== Aim ==
Rewrite the stretch from the line containing "Andorra: 18:12 -> 18:07" through the last of the lines below as a numbered list. Skip blank lines and leave the pictures out.

========================

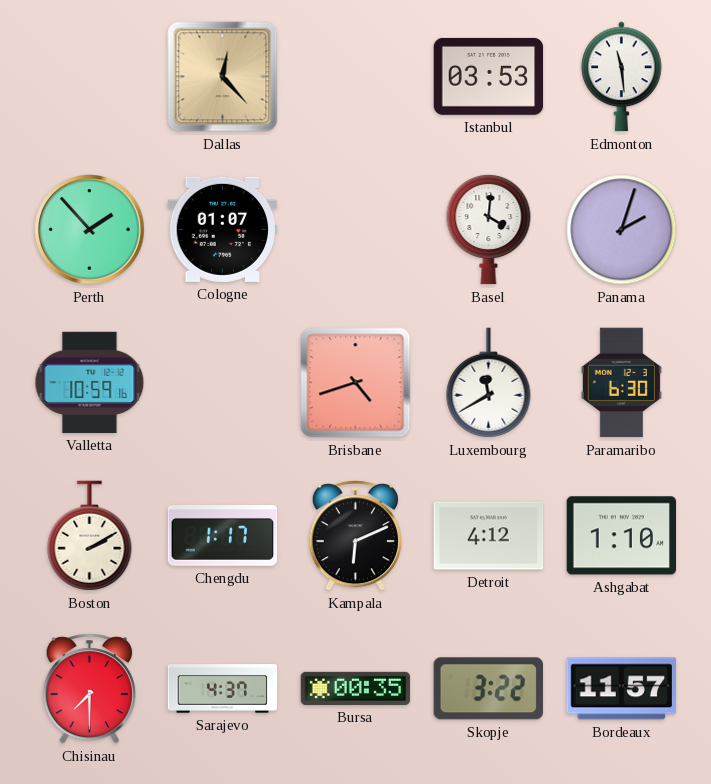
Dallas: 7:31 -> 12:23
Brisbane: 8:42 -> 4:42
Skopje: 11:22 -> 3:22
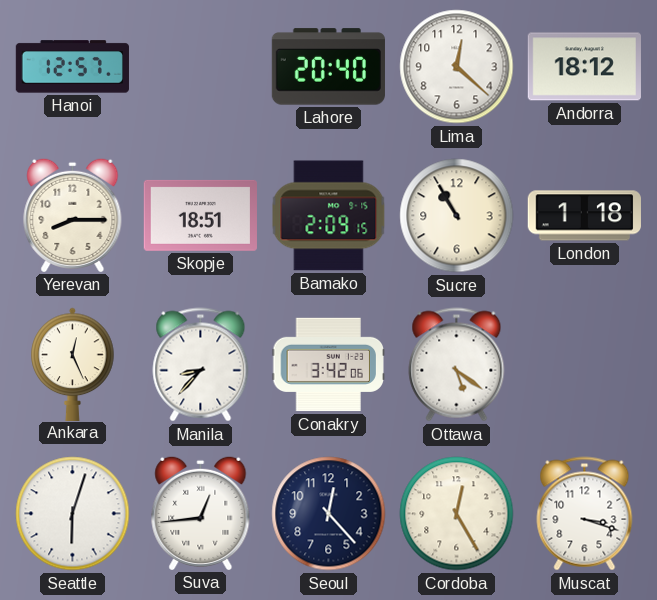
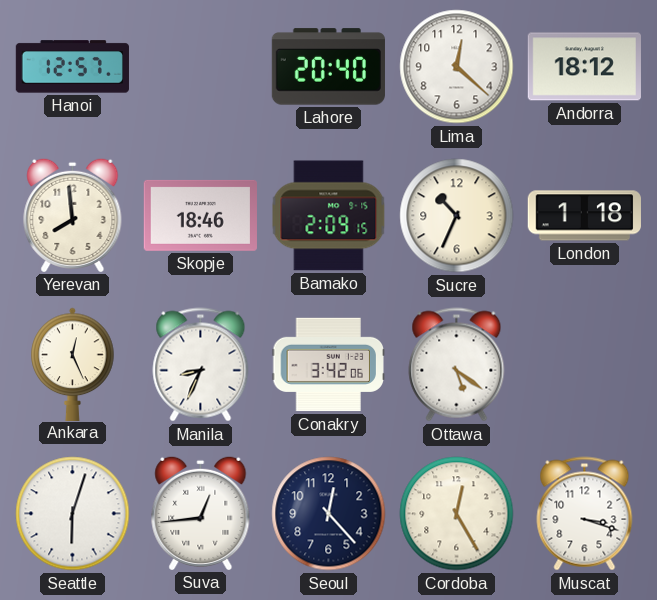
Yerevan: 8:15 -> 7:59
Skopje: 18:51 -> 18:46
Sucre: 10:55 -> 10:34
Manila: 8:37 -> 8:34
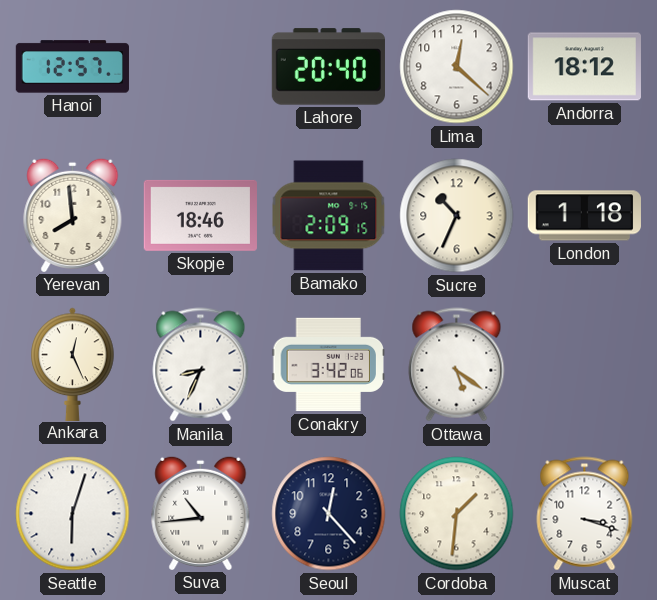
Suva: 12:44 -> 10:44
Cordoba: 12:25 -> 1:31
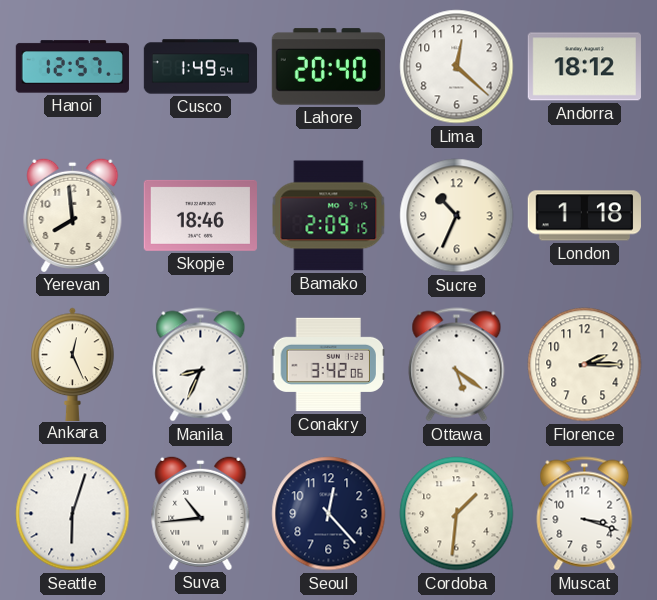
Cusco: none -> 1:49
Florence: none -> 2:15
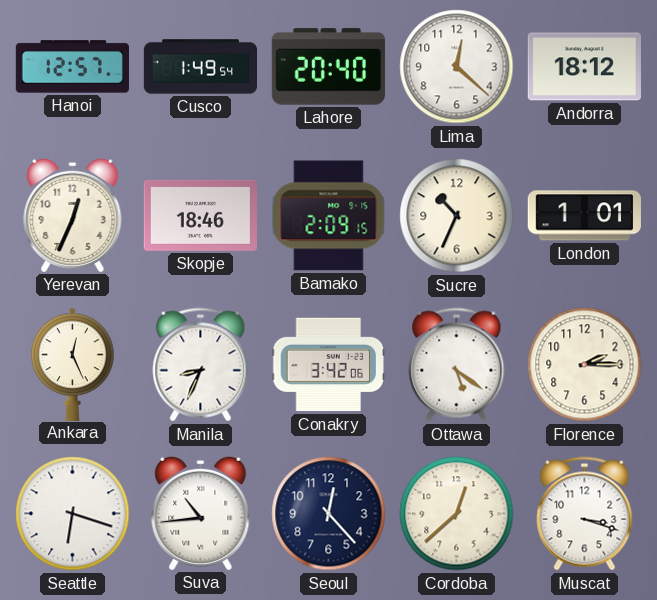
Yerevan: 7:59 -> 12:34
London: 1:18 -> 1:01
Seattle: 6:03 -> 6:18
Cordoba: 1:31 -> 12:38
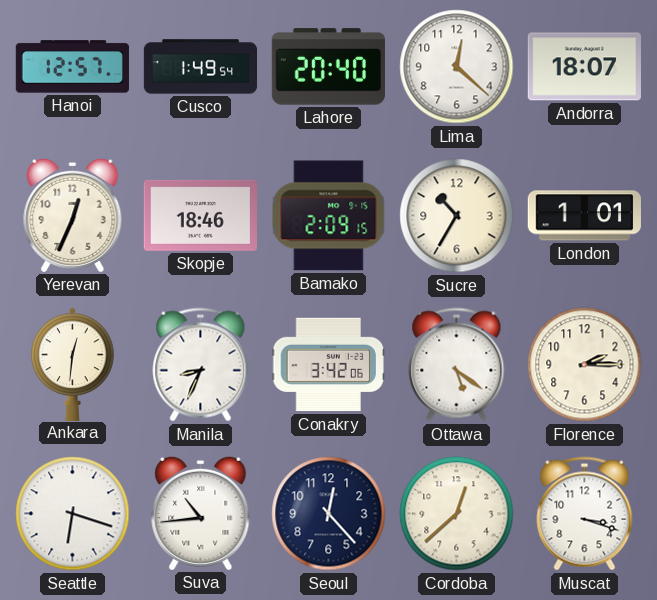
Andorra: 18:12 -> 18:07
Sucre: 10:34 -> 10:35
Ankara: 12:26 -> 12:31
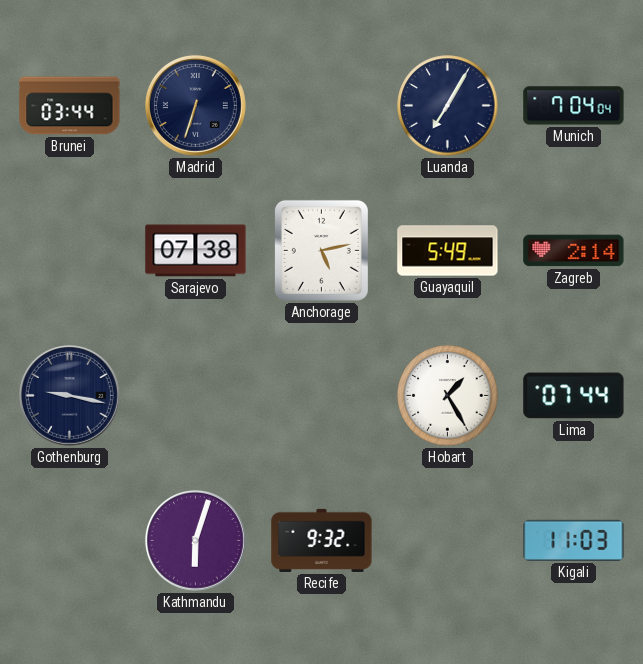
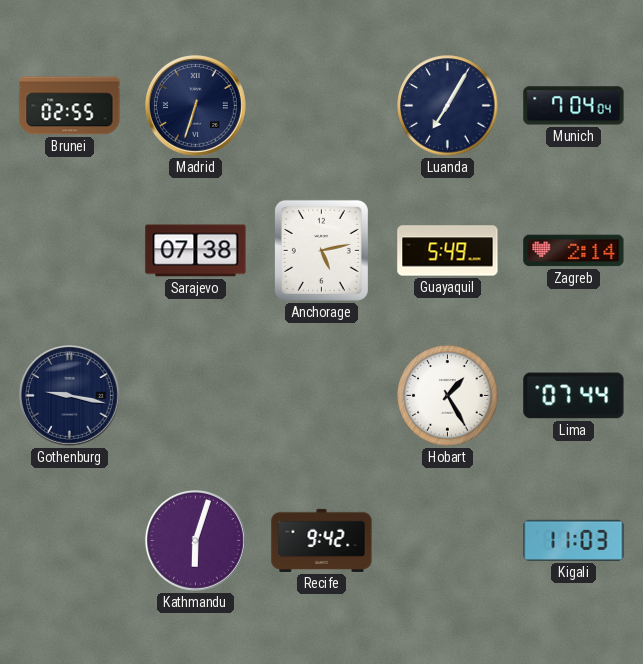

========================

== Answer to the exercise ==
1. Andorra: 18:12 -> 18:07
2. Sucre: 10:34 -> 10:35
3. Ankara: 12:26 -> 12:31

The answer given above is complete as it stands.